Only the lines from the one containing "white marker: 8 -> 9" through the end of the entries are to be copied, exactly and without pictures, please.

(Colored object tallies)
○ ○ ○ ○ ○ ○ ○
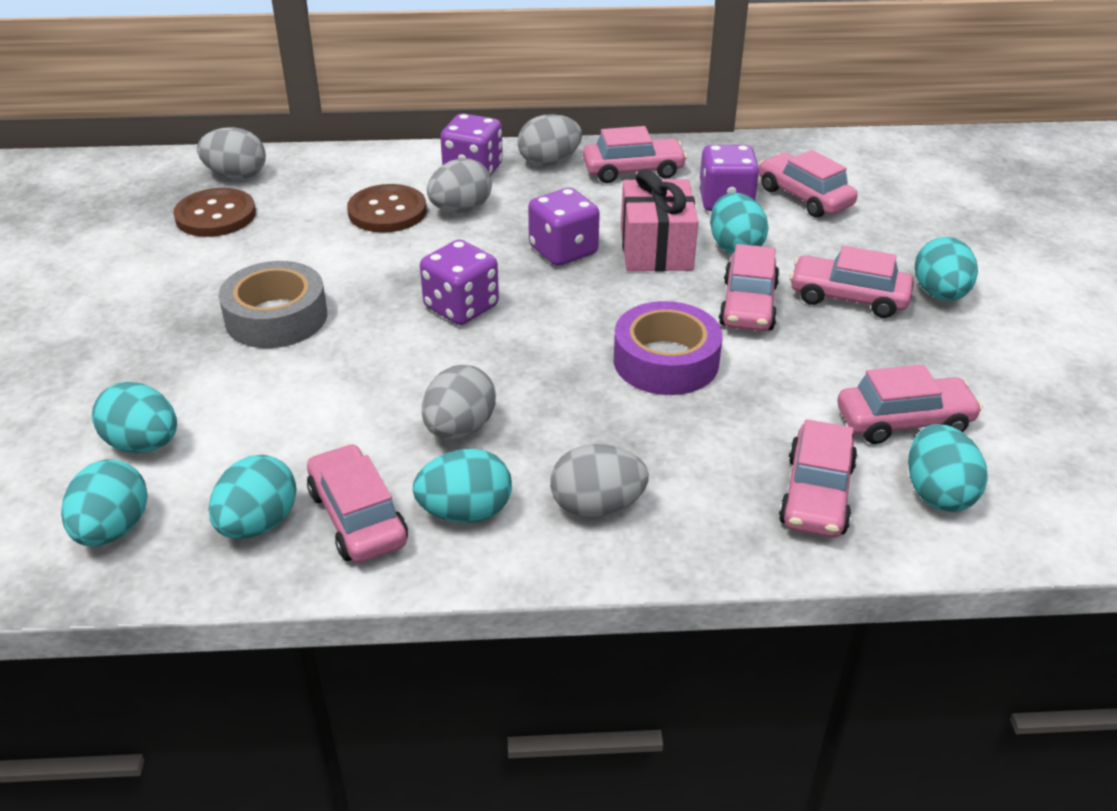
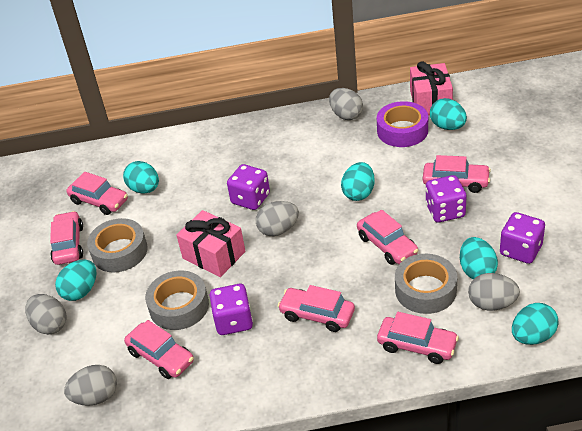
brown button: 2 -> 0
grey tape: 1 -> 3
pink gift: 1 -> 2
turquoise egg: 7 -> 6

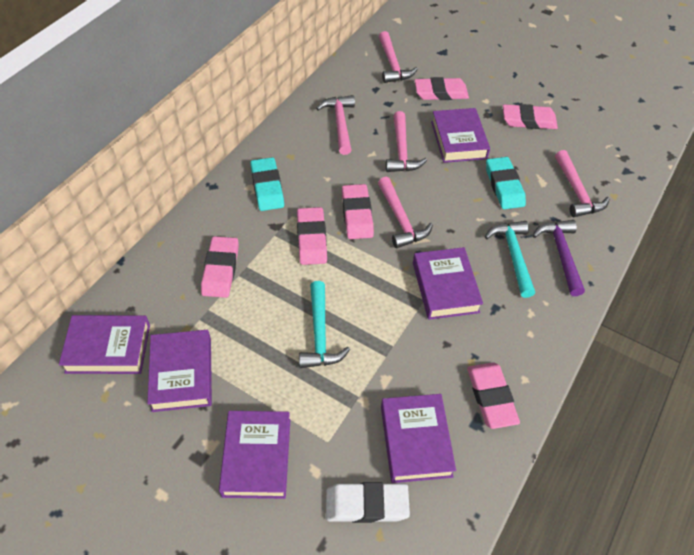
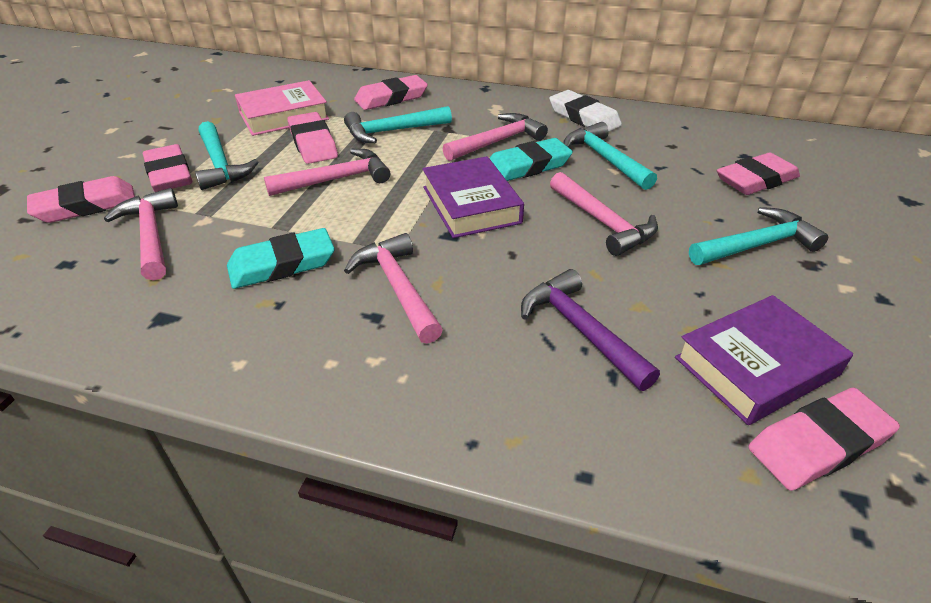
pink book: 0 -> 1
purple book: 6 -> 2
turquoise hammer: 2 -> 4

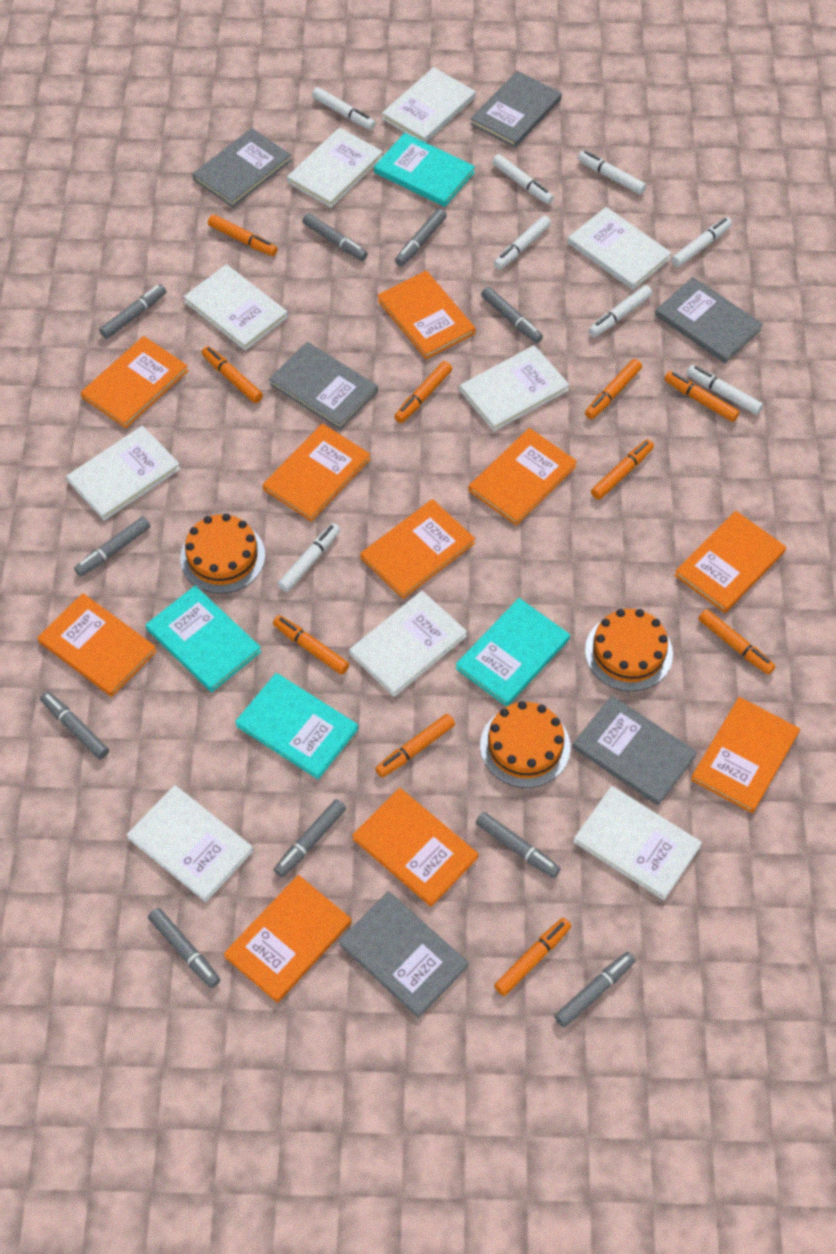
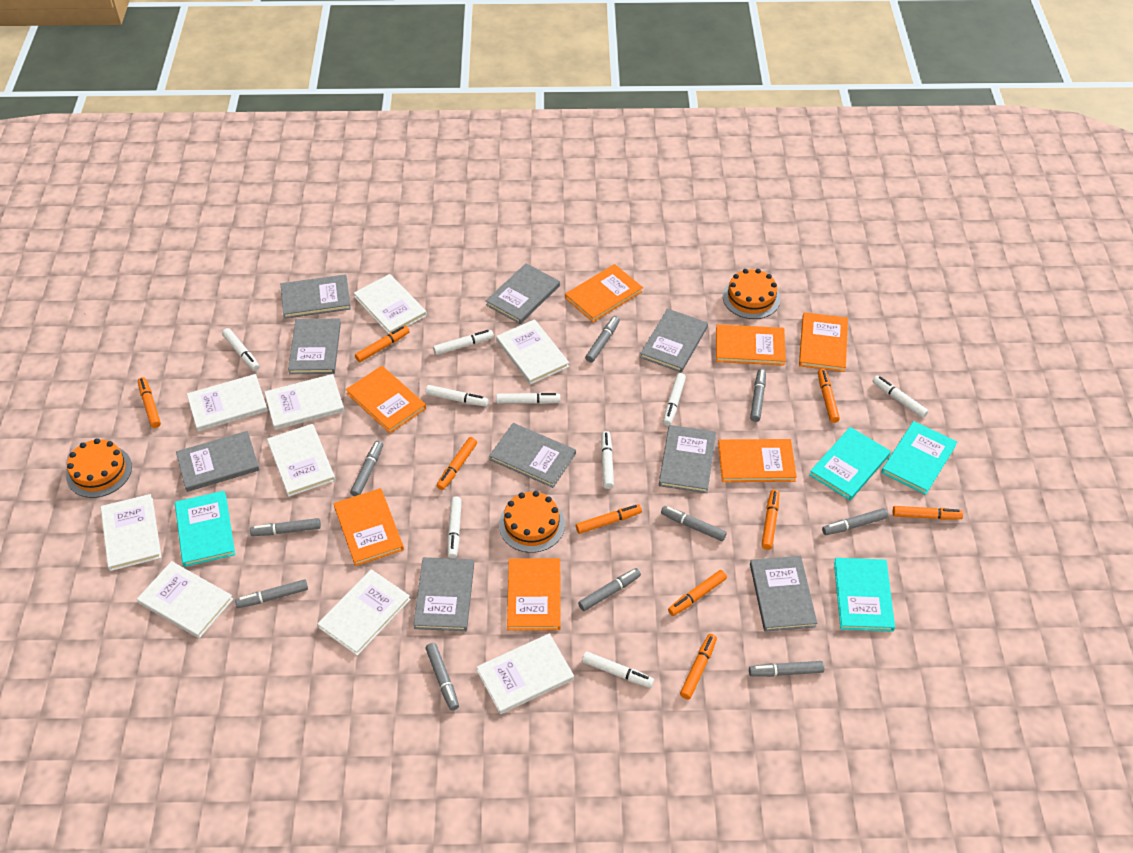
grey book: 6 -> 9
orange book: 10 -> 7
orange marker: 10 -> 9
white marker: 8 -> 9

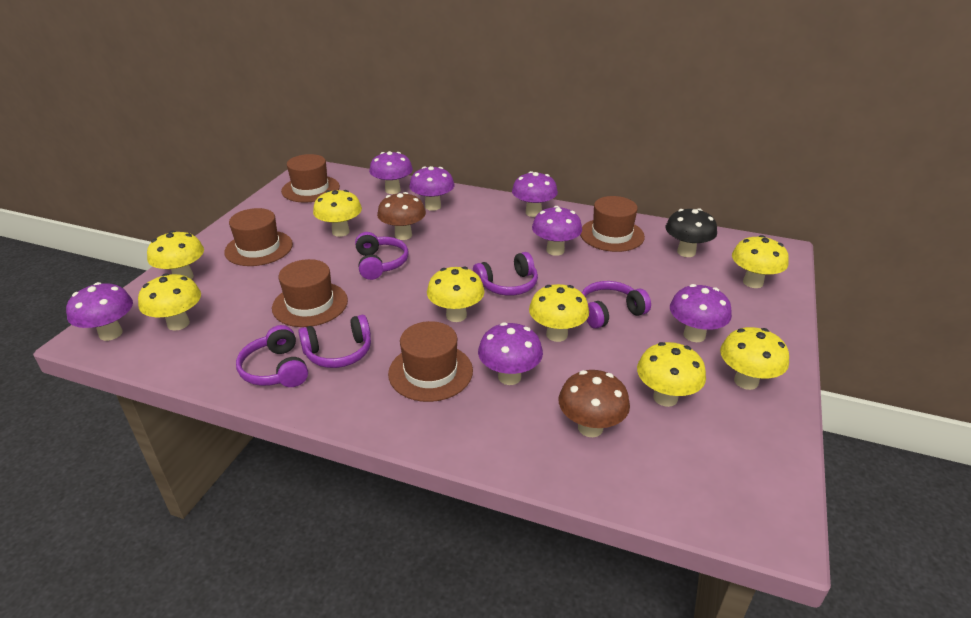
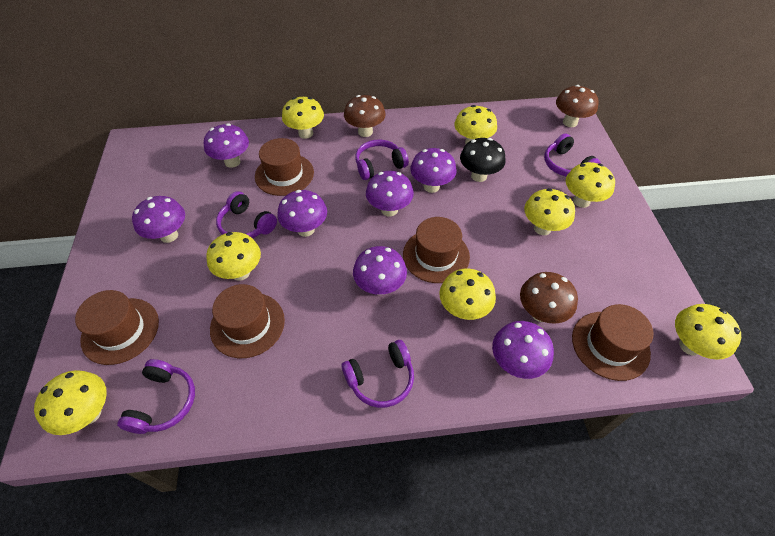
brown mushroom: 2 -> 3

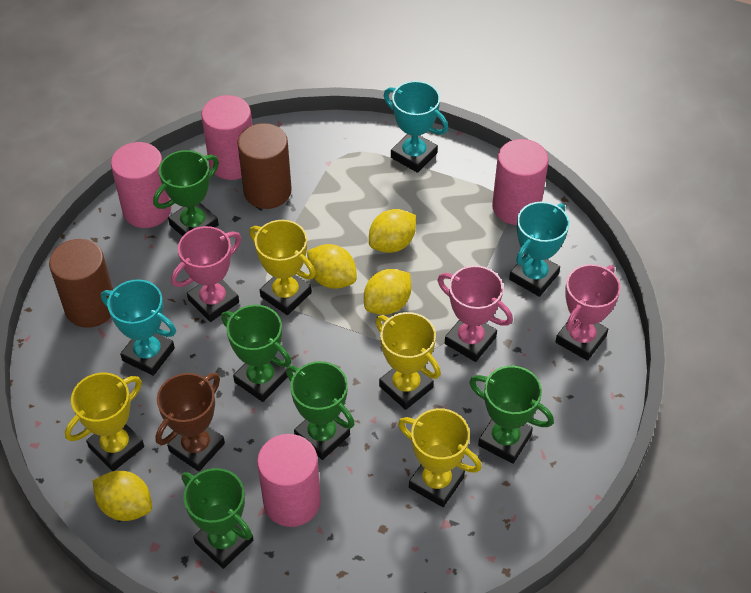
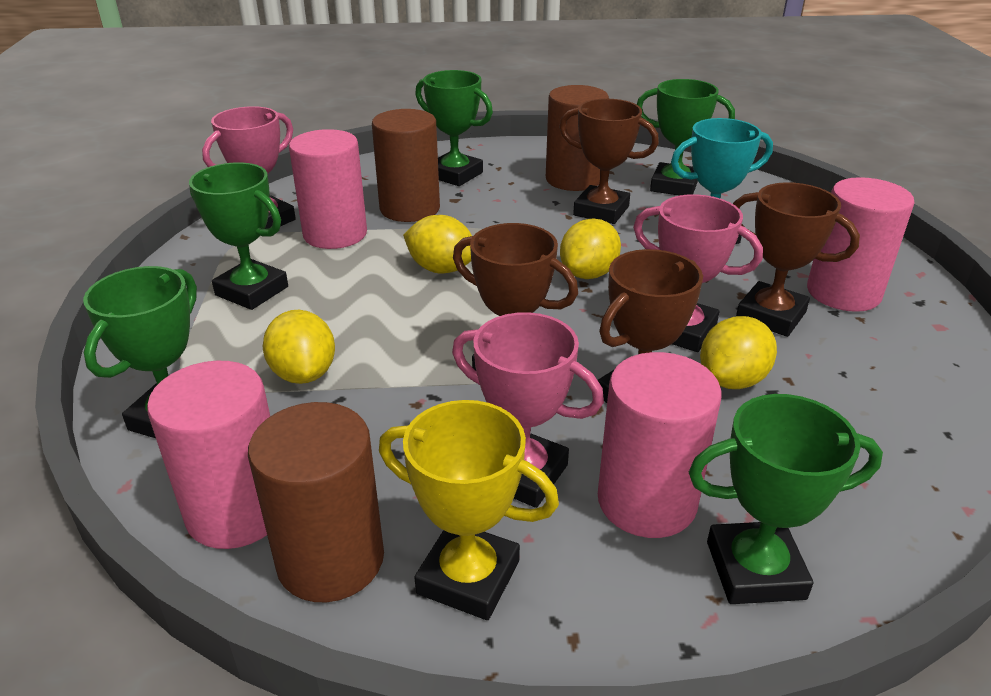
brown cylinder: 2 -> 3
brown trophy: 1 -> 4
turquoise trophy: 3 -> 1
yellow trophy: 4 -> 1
○ ○ ○ ○ ○ ○ ○
→ **RESPONSE TO THE EXERCISE**
white marker: 8 -> 9

brown mushroom: 2 -> 3

brown cylinder: 2 -> 3
brown trophy: 1 -> 4
turquoise trophy: 3 -> 1
yellow trophy: 4 -> 1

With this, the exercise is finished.